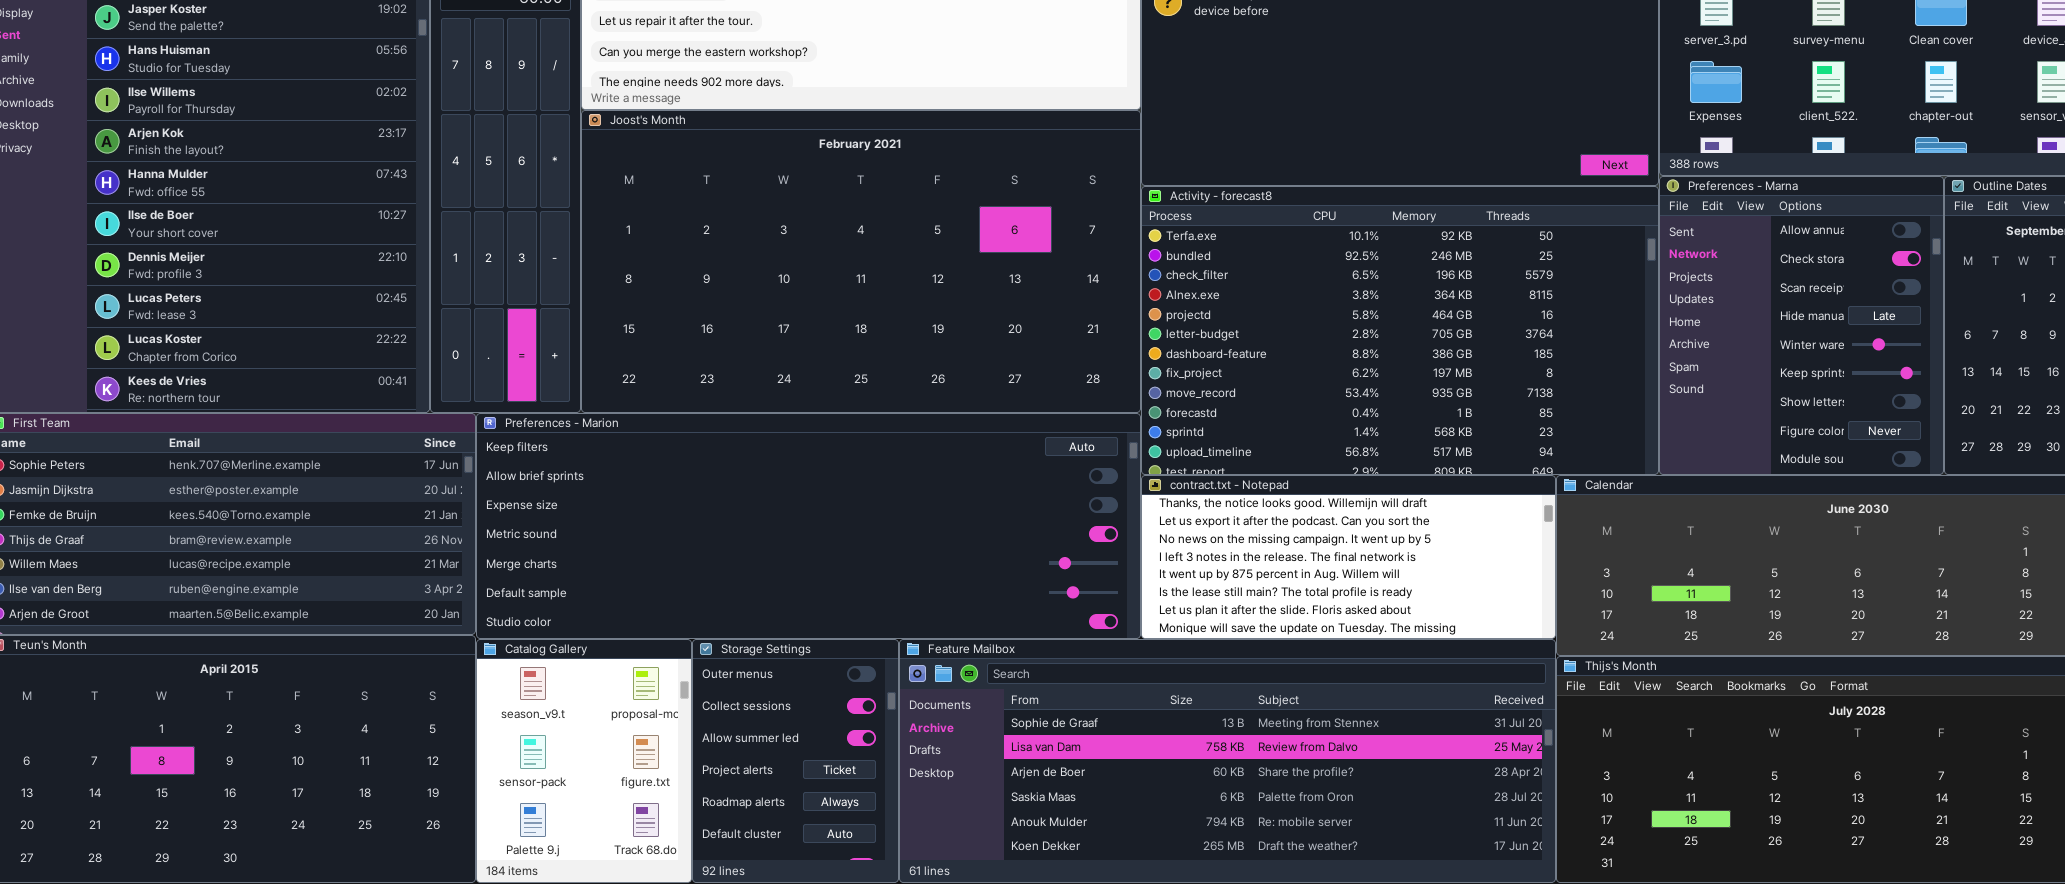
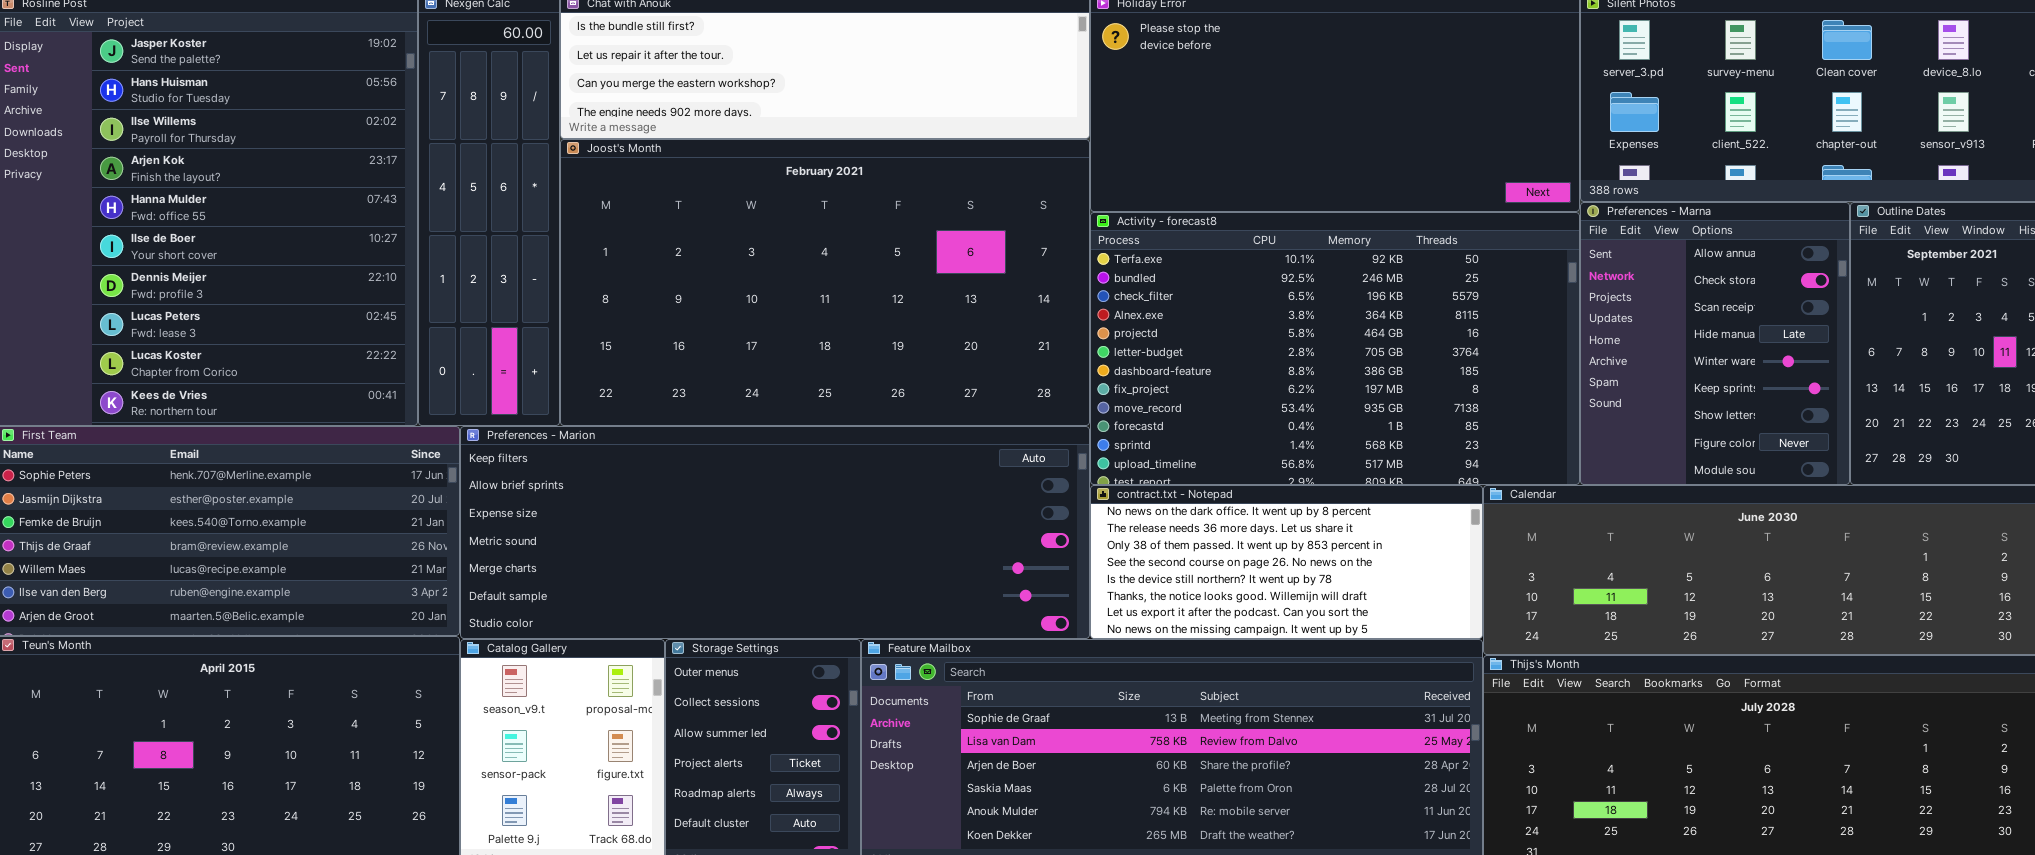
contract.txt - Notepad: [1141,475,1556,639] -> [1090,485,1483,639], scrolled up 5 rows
==
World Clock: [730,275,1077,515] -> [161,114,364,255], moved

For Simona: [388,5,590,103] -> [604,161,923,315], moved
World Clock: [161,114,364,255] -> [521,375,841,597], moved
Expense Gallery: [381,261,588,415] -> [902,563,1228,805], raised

■ Task to complete ■
An exact copy of the lines above, from the one containing "World Clock: [730,275,1077,515]" down to the one containing "Expense Gallery: [381,261,588,415]" and including both, is the whole answer; retype it and nothing else.

■ Task response ■
World Clock: [730,275,1077,515] -> [161,114,364,255], moved

For Simona: [388,5,590,103] -> [604,161,923,315], moved
World Clock: [161,114,364,255] -> [521,375,841,597], moved
Expense Gallery: [381,261,588,415] -> [902,563,1228,805], raised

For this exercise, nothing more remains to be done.